Records for this exercise:
☆ ☆ ☆ ☆ ☆ ☆ ☆

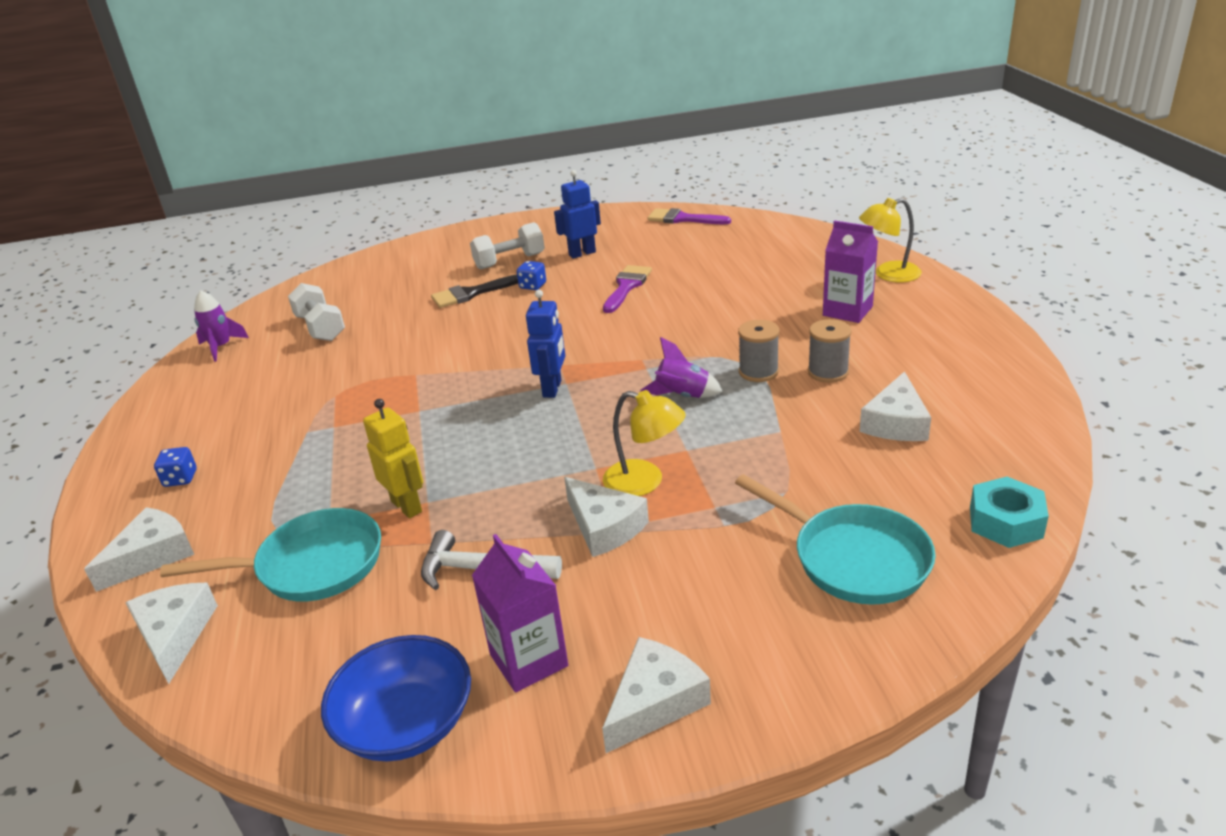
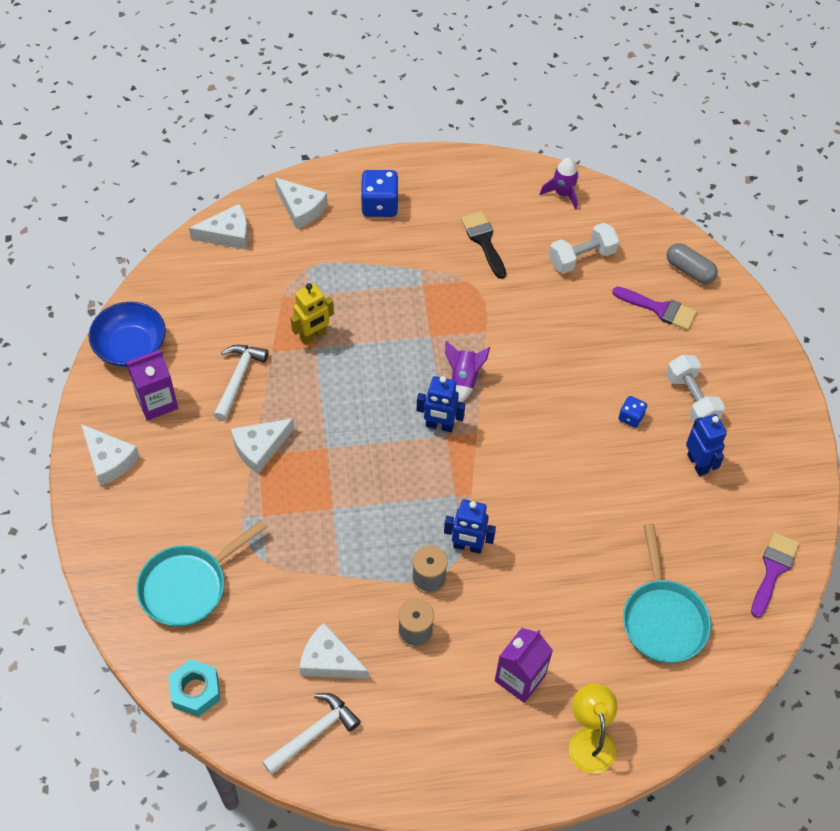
camera: 90 degrees right, 25 degrees up
(180, 479) = (379, 205): blue dice -> blue dice, size x1.80
(312, 565) = (268, 290): turquoise pan -> turquoise pan (662, 619)
(353, 273) = (689, 270): none -> grey capsule
(471, 293) = (625, 367): black brush -> black brush (484, 241)
(627, 287) = (612, 496): purple brush -> purple brush (659, 309)
(645, 482) = (301, 476): yellow lamp -> none
(682, 396) = (406, 516): purple rocket -> purple rocket (464, 379)
(709, 354) = (467, 546): none -> blue robot
(993, 420) = (314, 733): none -> white hammer

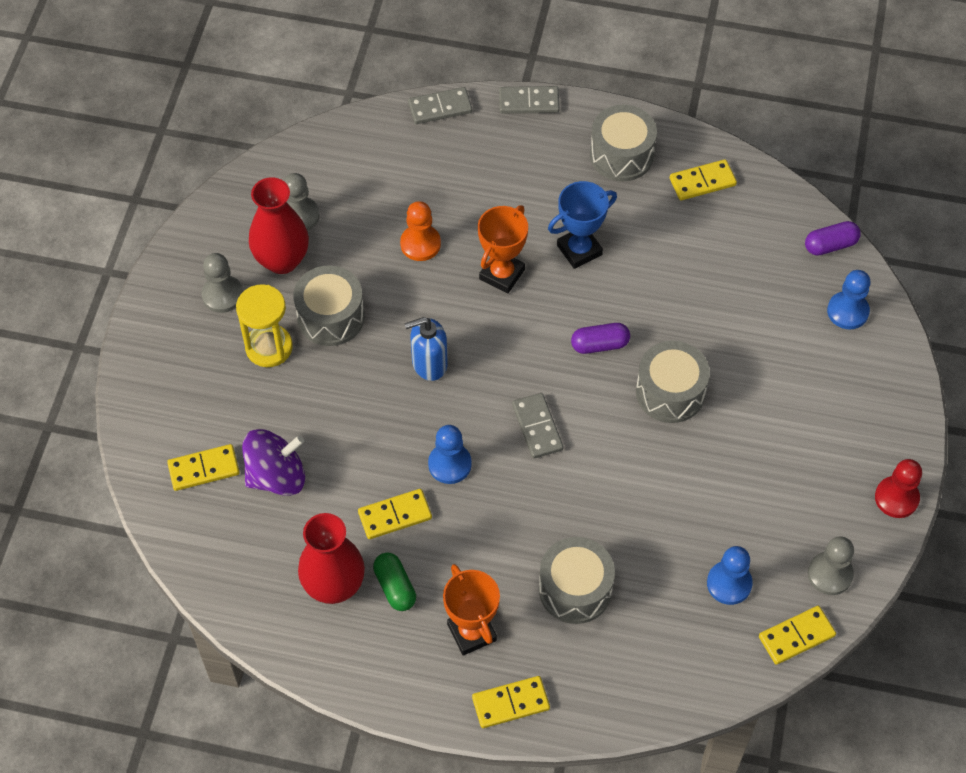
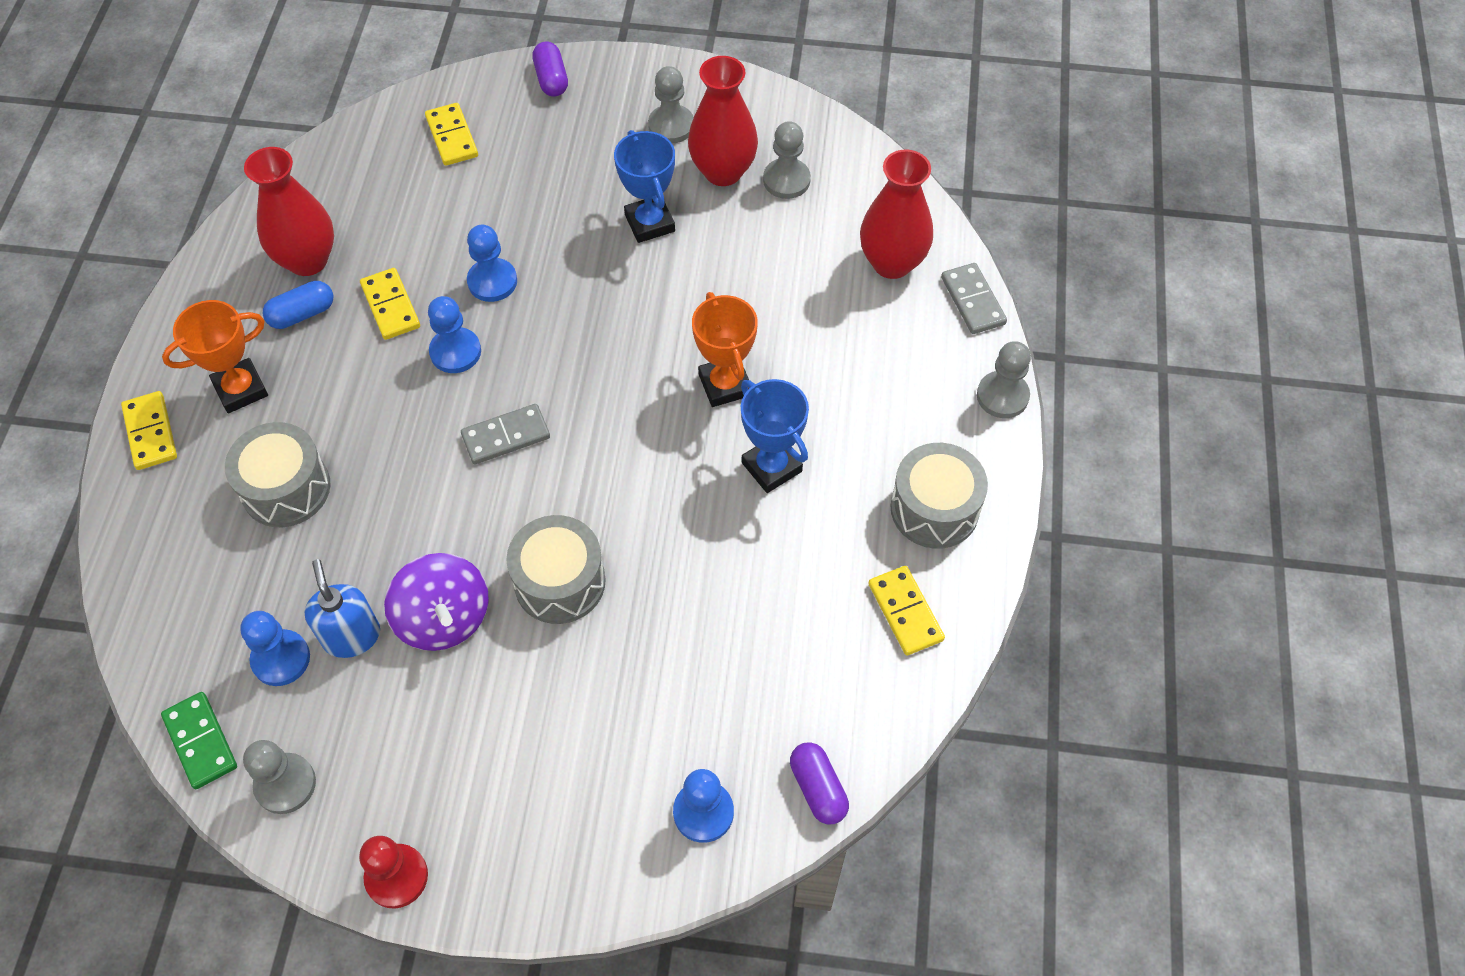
camera: 85 degrees right, 0 degrees up
(269, 347) = (605, 173): yellow hourglass -> none
(276, 476) = (442, 197): purple spinning top -> purple spinning top (444, 618)
(331, 317) = (649, 223): grey drum -> blue trophy
(378, 436) = (492, 281): none -> blue pawn
(395, 587) = (302, 314): green capsule -> blue capsule
(396, 154) = (892, 263): none -> red vase
(420, 244) = (761, 298): orange pawn -> none
(429, 364) = (591, 321): blue soap dispenser -> blue soap dispenser (351, 636)
(502, 274) = (725, 385): orange trophy -> orange trophy turned 45 degrees clockwise
(529, 102) = (1002, 396): grey domino -> grey pawn
(599, 344) = (628, 497): purple capsule -> purple capsule (551, 79)
(796, 636) = (201, 741): yellow domino -> green domino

☆ ☆ ☆ ☆ ☆ ☆ ☆

Look through the listing and extract every line with "trophy" in it.

(331, 317) = (649, 223): grey drum -> blue trophy
(502, 274) = (725, 385): orange trophy -> orange trophy turned 45 degrees clockwise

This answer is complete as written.